Reproduce, from the lines below, exactly the stretch that begins at the line containing "swapped: pure white" and ends at the line containing "repainted: bright orange sphere", both included.

(Scene comparison data)
=== Begin Enclosure ===

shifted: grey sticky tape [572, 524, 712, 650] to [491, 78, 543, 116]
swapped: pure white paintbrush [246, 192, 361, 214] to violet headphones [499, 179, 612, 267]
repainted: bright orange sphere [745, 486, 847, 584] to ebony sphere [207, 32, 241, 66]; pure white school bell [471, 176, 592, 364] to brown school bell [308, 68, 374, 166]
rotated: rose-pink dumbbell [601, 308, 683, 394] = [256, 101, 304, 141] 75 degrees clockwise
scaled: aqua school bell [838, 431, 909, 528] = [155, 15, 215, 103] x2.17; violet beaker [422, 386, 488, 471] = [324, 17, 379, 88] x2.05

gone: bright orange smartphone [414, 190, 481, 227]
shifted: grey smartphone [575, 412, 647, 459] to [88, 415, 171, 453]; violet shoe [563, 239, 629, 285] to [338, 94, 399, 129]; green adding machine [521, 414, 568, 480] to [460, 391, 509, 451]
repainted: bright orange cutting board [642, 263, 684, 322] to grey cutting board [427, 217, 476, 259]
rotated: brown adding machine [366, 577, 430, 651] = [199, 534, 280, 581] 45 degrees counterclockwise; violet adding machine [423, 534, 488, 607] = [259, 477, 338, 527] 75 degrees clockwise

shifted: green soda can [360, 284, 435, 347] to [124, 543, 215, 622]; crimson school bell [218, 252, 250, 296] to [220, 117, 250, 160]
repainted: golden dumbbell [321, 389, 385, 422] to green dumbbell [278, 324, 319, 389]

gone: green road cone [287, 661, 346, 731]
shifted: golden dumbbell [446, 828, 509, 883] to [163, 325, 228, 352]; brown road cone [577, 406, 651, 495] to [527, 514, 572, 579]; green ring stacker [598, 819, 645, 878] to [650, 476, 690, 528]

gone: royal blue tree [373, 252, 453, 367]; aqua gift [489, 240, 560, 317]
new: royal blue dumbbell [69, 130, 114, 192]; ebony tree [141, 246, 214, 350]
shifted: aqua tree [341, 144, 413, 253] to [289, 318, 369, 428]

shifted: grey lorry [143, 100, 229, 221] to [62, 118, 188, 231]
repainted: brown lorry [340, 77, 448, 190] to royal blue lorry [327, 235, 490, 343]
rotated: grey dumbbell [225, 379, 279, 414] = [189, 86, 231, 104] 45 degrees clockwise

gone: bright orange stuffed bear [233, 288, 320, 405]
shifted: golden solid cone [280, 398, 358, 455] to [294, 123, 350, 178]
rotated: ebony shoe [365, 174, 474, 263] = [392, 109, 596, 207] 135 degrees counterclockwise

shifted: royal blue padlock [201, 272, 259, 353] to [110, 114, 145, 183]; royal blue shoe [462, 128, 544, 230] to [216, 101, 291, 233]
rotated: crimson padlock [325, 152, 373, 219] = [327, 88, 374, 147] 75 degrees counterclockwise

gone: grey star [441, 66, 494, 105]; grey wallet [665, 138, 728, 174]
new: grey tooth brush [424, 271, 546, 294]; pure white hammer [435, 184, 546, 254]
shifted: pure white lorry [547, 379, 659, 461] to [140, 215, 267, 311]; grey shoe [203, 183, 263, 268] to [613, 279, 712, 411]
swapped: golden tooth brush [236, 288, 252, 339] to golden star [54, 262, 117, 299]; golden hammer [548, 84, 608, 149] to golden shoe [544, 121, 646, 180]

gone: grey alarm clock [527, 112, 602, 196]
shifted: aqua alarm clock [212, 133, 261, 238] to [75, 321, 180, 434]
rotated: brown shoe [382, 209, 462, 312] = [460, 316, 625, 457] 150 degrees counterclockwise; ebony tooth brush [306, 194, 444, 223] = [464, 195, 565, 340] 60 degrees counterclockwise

=== End Enclosure ===

--- Exercise response ---
swapped: pure white paintbrush [246, 192, 361, 214] to violet headphones [499, 179, 612, 267]
repainted: bright orange sphere [745, 486, 847, 584] to ebony sphere [207, 32, 241, 66]; pure white school bell [471, 176, 592, 364] to brown school bell [308, 68, 374, 166]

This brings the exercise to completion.